Your job with the data below: print everything from the line that holds "C1: 330nF (BR_R, GND) -> 4.7nF (BR_R, GND)" down to the line that holds "D5: LED (A NET9, K", ends included, exactly, and nothing else.

....

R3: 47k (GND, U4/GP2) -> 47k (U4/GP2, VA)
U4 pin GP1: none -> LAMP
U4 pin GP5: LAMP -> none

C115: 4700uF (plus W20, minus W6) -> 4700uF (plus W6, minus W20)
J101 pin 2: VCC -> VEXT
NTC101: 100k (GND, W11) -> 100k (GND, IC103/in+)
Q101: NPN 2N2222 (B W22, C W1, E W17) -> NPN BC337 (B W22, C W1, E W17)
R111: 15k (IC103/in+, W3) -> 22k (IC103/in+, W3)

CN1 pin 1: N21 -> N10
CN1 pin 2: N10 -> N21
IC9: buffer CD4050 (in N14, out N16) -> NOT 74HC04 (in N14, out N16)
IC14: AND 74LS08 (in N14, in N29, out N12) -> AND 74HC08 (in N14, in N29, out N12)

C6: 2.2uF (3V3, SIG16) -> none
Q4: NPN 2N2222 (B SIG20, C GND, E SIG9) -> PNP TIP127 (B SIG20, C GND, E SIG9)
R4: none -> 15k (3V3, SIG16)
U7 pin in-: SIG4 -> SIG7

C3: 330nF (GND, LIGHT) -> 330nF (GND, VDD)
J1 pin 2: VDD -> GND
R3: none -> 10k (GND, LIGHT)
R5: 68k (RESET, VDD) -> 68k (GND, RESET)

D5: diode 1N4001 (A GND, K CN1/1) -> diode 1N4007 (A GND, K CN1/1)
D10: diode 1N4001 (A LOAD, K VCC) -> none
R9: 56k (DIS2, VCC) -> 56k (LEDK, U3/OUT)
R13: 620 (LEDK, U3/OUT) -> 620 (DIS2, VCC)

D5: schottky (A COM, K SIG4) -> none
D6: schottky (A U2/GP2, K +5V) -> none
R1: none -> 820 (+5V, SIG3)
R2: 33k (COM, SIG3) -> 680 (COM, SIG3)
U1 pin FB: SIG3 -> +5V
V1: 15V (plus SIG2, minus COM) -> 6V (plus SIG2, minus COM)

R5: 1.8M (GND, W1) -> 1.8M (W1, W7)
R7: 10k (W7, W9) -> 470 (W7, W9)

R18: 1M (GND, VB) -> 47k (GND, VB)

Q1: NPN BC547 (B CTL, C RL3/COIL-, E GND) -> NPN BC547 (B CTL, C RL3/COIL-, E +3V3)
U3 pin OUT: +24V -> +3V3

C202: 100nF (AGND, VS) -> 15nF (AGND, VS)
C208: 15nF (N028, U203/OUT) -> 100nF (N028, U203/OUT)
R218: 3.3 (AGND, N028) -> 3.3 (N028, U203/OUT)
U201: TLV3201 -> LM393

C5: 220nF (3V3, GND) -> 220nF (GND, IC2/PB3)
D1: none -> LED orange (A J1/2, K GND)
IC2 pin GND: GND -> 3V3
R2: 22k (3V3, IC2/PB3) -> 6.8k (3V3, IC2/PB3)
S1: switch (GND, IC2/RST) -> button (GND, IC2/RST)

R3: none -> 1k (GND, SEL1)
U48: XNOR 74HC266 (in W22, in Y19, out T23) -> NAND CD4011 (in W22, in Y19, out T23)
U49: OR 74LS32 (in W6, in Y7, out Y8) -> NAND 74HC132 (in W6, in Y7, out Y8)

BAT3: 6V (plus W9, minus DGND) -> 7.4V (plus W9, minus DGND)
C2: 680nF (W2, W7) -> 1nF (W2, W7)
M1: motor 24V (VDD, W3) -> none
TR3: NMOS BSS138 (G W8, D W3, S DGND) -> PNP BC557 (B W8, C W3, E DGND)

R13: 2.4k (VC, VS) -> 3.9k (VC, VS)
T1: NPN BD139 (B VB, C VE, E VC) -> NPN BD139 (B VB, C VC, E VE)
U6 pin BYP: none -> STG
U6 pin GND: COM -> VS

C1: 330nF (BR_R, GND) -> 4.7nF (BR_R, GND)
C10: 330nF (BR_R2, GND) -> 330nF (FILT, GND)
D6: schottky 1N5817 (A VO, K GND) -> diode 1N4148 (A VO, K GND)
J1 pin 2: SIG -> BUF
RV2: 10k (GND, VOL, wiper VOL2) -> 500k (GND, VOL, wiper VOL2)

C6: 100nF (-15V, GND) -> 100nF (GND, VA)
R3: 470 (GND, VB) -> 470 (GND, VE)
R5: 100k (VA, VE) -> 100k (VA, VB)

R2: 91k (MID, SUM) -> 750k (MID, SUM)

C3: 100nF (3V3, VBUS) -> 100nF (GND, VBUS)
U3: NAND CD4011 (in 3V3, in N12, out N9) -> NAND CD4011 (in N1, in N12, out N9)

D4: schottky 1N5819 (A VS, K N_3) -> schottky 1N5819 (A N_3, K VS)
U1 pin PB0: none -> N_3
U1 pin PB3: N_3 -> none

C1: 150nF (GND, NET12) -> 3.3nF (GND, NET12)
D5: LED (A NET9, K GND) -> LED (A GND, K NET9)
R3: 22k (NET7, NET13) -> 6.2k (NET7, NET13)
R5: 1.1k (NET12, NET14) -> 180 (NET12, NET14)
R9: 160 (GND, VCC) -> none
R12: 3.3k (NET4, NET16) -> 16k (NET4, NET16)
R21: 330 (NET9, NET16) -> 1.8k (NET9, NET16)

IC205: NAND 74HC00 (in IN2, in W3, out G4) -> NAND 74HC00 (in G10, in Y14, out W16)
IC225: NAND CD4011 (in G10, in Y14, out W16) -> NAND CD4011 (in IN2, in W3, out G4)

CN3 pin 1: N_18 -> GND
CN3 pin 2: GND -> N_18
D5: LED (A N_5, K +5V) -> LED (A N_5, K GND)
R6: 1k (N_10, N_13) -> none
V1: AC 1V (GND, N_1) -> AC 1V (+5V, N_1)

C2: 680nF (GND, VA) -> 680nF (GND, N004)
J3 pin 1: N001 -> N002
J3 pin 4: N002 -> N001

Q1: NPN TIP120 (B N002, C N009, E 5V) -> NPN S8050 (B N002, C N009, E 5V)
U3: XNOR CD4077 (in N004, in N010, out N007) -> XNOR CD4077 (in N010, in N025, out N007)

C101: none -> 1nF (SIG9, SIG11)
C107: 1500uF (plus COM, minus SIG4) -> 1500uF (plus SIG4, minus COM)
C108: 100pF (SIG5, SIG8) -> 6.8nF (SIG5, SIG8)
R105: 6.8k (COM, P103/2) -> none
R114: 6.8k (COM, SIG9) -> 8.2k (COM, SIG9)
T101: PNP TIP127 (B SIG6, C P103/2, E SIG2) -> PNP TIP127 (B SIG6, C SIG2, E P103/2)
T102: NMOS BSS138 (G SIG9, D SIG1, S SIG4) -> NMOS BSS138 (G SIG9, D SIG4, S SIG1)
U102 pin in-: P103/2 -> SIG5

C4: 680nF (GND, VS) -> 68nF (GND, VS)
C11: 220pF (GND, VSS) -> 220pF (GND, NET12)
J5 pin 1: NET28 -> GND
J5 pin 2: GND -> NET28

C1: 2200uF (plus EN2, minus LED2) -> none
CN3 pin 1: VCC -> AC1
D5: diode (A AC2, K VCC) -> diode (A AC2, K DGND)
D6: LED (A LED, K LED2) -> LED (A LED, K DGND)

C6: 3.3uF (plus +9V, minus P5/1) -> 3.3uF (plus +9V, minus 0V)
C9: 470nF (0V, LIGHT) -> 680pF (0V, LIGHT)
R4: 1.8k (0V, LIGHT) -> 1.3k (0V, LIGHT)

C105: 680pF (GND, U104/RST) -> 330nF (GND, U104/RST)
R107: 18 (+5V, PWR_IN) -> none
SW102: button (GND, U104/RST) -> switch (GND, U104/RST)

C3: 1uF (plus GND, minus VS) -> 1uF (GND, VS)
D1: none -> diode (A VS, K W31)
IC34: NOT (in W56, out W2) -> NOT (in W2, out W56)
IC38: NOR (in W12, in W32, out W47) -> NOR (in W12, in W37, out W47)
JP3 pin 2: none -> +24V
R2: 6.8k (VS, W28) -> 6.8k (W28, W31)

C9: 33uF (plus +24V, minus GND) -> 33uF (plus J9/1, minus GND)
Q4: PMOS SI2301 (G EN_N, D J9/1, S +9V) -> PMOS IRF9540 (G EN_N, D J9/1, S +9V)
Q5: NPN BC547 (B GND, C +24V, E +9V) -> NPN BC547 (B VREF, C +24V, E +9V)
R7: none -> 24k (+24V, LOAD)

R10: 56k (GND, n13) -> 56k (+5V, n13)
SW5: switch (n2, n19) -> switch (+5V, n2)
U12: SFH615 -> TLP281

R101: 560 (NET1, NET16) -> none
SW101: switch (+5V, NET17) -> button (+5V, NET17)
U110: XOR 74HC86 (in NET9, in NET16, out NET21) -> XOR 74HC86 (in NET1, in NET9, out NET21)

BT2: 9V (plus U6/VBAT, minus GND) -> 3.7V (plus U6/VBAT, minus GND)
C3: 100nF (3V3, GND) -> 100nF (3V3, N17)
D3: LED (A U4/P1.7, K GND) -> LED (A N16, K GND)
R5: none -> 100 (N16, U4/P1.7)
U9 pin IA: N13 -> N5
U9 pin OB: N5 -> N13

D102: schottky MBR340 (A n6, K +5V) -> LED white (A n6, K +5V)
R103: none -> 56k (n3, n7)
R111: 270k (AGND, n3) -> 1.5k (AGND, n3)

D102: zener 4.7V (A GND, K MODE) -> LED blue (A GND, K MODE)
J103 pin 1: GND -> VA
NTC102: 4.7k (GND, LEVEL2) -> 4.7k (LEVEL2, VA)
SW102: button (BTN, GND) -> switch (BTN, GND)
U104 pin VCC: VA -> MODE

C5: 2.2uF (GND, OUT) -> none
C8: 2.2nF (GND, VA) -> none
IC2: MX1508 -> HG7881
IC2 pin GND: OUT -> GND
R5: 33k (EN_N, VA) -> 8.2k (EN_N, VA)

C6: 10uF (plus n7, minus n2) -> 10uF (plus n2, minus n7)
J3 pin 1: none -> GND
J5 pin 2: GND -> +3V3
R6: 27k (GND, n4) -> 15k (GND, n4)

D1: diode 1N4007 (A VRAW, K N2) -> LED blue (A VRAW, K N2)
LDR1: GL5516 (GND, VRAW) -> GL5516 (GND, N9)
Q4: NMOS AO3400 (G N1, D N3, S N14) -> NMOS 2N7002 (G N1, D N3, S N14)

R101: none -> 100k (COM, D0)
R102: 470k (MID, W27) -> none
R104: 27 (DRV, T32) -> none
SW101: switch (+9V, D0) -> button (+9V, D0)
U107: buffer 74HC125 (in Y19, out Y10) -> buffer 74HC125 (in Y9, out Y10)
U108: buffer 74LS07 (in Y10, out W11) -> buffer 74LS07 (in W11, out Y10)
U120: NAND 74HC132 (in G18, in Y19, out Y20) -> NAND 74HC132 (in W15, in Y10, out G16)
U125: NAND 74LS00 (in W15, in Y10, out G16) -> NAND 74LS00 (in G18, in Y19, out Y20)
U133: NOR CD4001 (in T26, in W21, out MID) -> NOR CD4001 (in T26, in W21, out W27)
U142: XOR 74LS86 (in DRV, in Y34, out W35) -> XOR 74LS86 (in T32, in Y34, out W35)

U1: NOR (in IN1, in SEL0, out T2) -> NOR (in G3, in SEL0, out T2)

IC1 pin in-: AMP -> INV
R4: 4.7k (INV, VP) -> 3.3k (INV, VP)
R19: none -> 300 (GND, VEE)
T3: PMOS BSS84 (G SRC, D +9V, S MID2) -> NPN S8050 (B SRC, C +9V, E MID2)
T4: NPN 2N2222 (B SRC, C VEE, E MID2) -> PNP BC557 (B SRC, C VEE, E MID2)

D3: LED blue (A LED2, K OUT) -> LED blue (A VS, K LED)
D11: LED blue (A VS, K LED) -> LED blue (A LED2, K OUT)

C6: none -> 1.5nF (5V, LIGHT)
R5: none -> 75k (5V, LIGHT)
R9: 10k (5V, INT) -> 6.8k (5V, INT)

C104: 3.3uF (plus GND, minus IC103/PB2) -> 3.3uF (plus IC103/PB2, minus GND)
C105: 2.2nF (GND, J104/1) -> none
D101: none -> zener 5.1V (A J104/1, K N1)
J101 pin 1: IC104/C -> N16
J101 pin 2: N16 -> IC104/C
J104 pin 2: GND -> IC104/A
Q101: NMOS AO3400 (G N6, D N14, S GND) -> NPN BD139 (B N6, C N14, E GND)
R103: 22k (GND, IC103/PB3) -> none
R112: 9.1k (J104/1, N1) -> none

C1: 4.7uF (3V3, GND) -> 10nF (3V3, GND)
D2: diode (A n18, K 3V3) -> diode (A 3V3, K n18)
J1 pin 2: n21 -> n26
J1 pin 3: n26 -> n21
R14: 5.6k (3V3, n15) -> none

....

*OUTPUT OF THE TASK:*
C1: 330nF (BR_R, GND) -> 4.7nF (BR_R, GND)
C10: 330nF (BR_R2, GND) -> 330nF (FILT, GND)
D6: schottky 1N5817 (A VO, K GND) -> diode 1N4148 (A VO, K GND)
J1 pin 2: SIG -> BUF
RV2: 10k (GND, VOL, wiper VOL2) -> 500k (GND, VOL, wiper VOL2)

C6: 100nF (-15V, GND) -> 100nF (GND, VA)
R3: 470 (GND, VB) -> 470 (GND, VE)
R5: 100k (VA, VE) -> 100k (VA, VB)

R2: 91k (MID, SUM) -> 750k (MID, SUM)

C3: 100nF (3V3, VBUS) -> 100nF (GND, VBUS)
U3: NAND CD4011 (in 3V3, in N12, out N9) -> NAND CD4011 (in N1, in N12, out N9)

D4: schottky 1N5819 (A VS, K N_3) -> schottky 1N5819 (A N_3, K VS)
U1 pin PB0: none -> N_3
U1 pin PB3: N_3 -> none

C1: 150nF (GND, NET12) -> 3.3nF (GND, NET12)
D5: LED (A NET9, K GND) -> LED (A GND, K NET9)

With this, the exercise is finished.